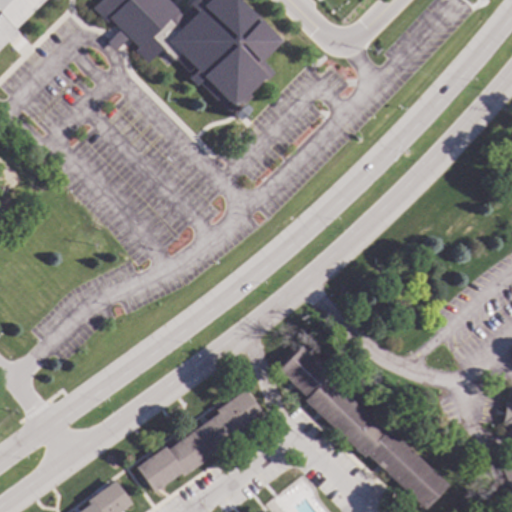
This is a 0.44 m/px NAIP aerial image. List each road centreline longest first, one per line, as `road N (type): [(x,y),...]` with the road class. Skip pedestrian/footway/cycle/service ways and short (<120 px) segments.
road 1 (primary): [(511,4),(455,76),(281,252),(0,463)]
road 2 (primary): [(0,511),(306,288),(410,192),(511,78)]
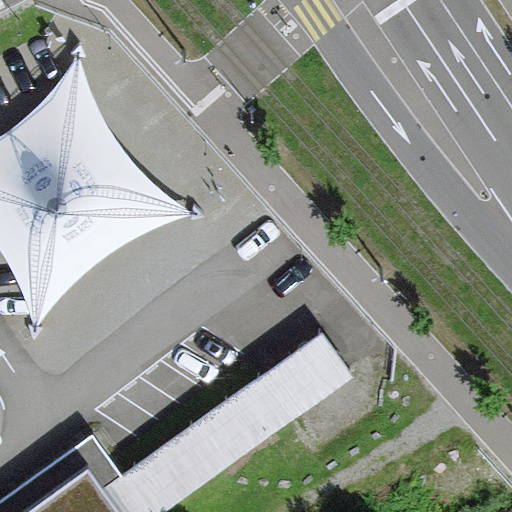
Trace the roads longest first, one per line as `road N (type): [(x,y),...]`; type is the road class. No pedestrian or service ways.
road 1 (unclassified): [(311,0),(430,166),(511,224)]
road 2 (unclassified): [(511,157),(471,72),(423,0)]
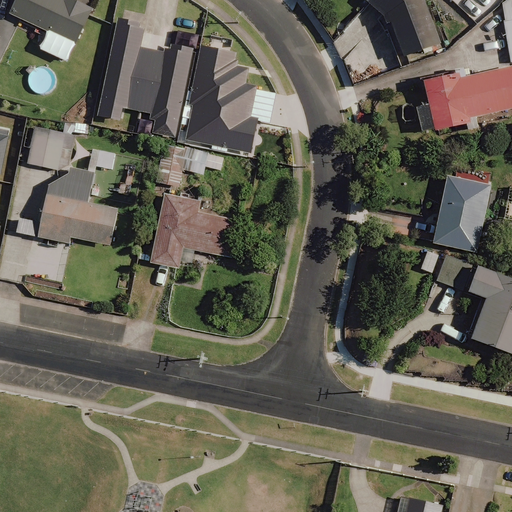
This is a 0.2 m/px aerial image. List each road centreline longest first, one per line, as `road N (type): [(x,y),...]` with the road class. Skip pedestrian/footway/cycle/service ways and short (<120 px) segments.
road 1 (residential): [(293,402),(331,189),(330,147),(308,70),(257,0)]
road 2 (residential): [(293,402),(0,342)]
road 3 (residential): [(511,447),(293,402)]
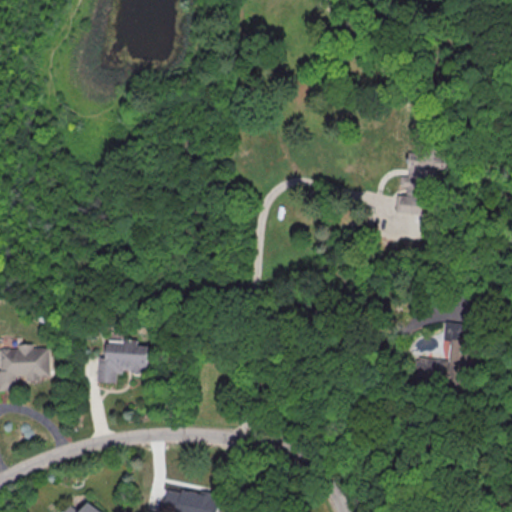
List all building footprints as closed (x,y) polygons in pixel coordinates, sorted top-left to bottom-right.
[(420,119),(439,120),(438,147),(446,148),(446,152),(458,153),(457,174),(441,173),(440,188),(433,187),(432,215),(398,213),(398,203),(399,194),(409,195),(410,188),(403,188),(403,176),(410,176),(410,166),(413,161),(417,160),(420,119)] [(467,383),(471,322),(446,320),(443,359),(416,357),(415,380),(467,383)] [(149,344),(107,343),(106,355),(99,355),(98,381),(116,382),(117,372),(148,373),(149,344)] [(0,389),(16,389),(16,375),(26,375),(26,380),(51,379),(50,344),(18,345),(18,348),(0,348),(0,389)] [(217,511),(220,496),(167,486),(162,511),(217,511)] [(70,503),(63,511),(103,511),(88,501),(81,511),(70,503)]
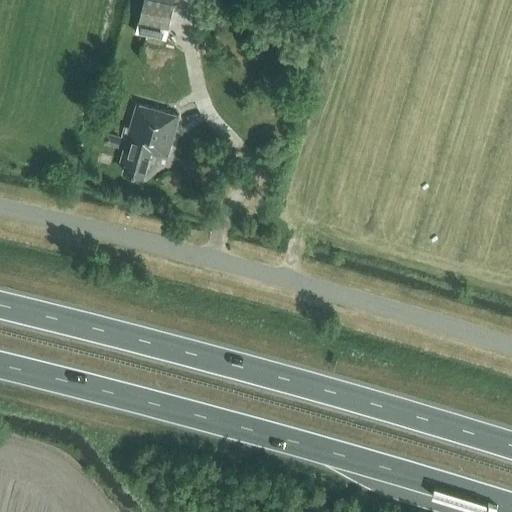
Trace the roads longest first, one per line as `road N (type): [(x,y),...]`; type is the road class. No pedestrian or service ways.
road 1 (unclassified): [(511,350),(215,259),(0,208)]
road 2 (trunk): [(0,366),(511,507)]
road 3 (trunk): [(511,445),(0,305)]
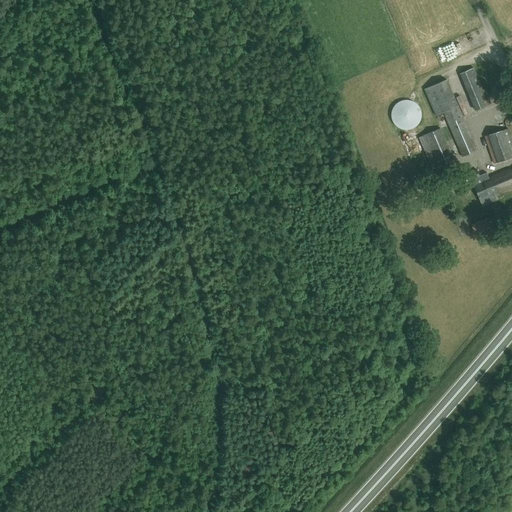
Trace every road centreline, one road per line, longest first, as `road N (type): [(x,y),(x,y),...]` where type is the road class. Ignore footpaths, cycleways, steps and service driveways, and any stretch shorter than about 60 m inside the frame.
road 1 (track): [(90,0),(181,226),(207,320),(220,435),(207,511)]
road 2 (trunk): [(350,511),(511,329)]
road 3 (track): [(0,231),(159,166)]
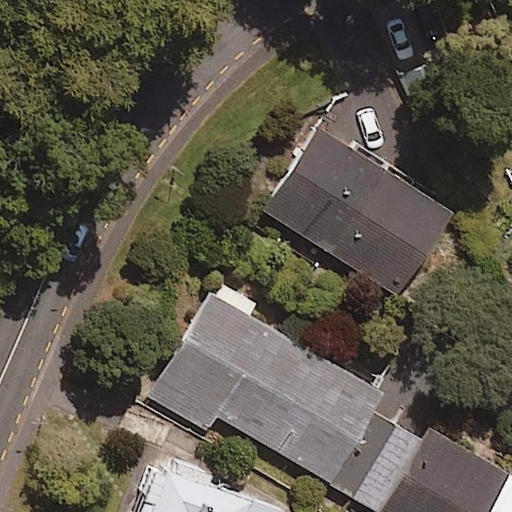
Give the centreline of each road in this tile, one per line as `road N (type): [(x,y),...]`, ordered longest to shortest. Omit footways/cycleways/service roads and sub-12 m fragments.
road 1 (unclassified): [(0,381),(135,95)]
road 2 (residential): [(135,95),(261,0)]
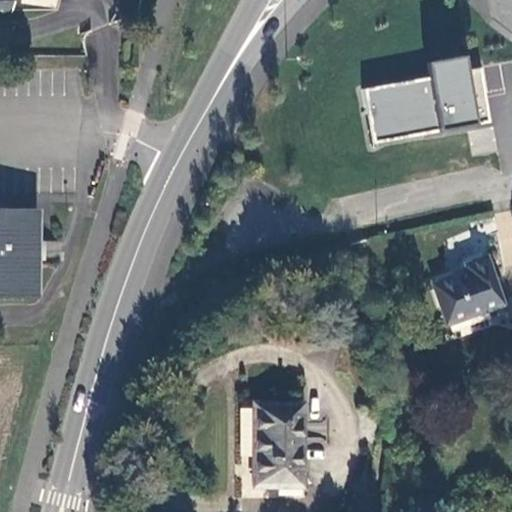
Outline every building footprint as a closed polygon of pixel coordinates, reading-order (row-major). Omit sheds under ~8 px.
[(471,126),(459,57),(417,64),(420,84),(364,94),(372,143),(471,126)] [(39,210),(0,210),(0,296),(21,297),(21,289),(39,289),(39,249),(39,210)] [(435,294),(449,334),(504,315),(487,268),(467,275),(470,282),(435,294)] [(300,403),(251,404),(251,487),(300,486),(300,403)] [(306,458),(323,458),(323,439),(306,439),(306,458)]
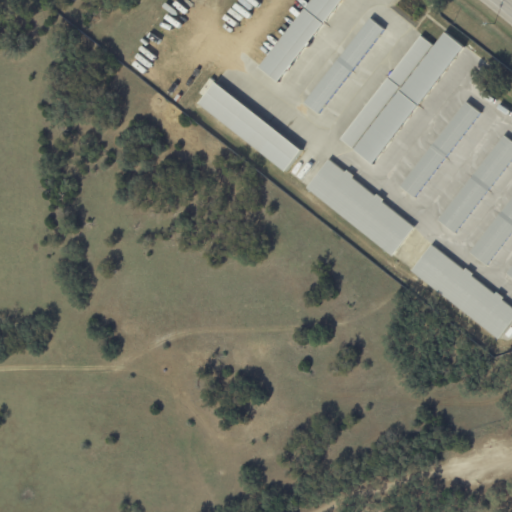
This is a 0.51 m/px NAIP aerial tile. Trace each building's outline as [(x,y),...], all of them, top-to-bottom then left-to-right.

▶ **The exercise**
Put every row above into a JSON list of strings, one string per line, omitting blank lines. Leave out the pictures.

▶ **Written response**
[
  "This is a 0.44 m/px NAIP aerial image. List each road centreline longest first, one per line, as `road N (type): [(x,y),...]` with the road class. Skip pedestrian/footway/cycle/service ways and short (<120 px) segments.",
  "road 1 (primary): [(511,4),(455,76),(281,252),(0,463)]",
  "road 2 (primary): [(0,511),(306,288),(410,192),(511,78)]",
  "Trace the roads longest first, one per line as `road N (type): [(x,y),...]`; type is the road class. No pedestrian or service ways.",
  "road 1 (unclassified): [(311,0),(430,166),(511,224)]",
  "road 2 (unclassified): [(511,157),(471,72),(423,0)]",
  "This is a 0.2 m/px aerial image. List each road centreline longest first, one per line, as `road N (type): [(x,y),...]` with the road class. Skip pedestrian/footway/cycle/service ways and short (<120 px) segments.",
  "road 1 (residential): [(293,402),(331,189),(330,147),(308,70),(257,0)]",
  "road 2 (residential): [(293,402),(0,342)]",
  "road 3 (residential): [(511,447),(293,402)]",
  "List all building footprints as closed (x,y) polygons in pixel coordinates, sorted top-left to bottom-right.",
  "[(420,119),(439,120),(438,147),(446,148),(446,152),(458,153),(457,174),(441,173),(440,188),(433,187),(432,215),(398,213),(398,203),(399,194),(409,195),(410,188),(403,188),(403,176),(410,176),(410,166),(413,161),(417,160),(420,119)] [(467,383),(471,322),(446,320),(443,359),(416,357),(415,380),(467,383)] [(149,344),(107,343),(106,355),(99,355),(98,381),(116,382),(117,372),(148,373),(149,344)] [(0,389),(16,389),(16,375),(26,375),(26,380),(51,379),(50,344),(18,345),(18,348),(0,348),(0,389)] [(217,511),(220,496),(167,486),(162,511),(217,511)] [(70,503),(63,511),(103,511),(88,501),(81,511),(70,503)]",
  "Trace the roads longest first, one per line as `road N (type): [(x,y),...]`; type is the road class. No pedestrian or service ways.",
  "road 1 (unclassified): [(511,350),(215,259),(0,208)]",
  "road 2 (trunk): [(0,366),(511,507)]",
  "road 3 (trunk): [(511,445),(0,305)]",
  "Trace every road centreline, one road per line, longest first, as `road N (type): [(x,y),(x,y),...]` where type is the road class. Ignore footpaths, cycleways, steps and service driveways, and any stretch shorter than about 60 m inside the frame.",
  "road 1 (track): [(90,0),(181,226),(207,320),(220,435),(207,511)]",
  "road 2 (trunk): [(350,511),(511,329)]",
  "road 3 (track): [(0,231),(159,166)]",
  "Give the centreline of each road in this tile, one per line as `road N (type): [(x,y),...]`, ordered longest to shortest. Omit footways/cycleways/service roads and sub-12 m fragments.",
  "road 1 (unclassified): [(0,381),(135,95)]",
  "road 2 (residential): [(135,95),(261,0)]",
  "Outline every building footprint as a closed polygon of pixel coordinates, reading-order (row-major). Omit sheds under ~8 px.",
  "[(471,126),(459,57),(417,64),(420,84),(364,94),(372,143),(471,126)] [(39,210),(0,210),(0,296),(21,297),(21,289),(39,289),(39,249),(39,210)] [(435,294),(449,334),(504,315),(487,268),(467,275),(470,282),(435,294)] [(300,403),(251,404),(251,487),(300,486),(300,403)] [(306,458),(323,458),(323,439),(306,439),(306,458)]",
  "This is a 0.51 m/px NAIP aerial tile. Trace each building's outline as [(x,y),...], all of them, top-to-bottom then left-to-right."
]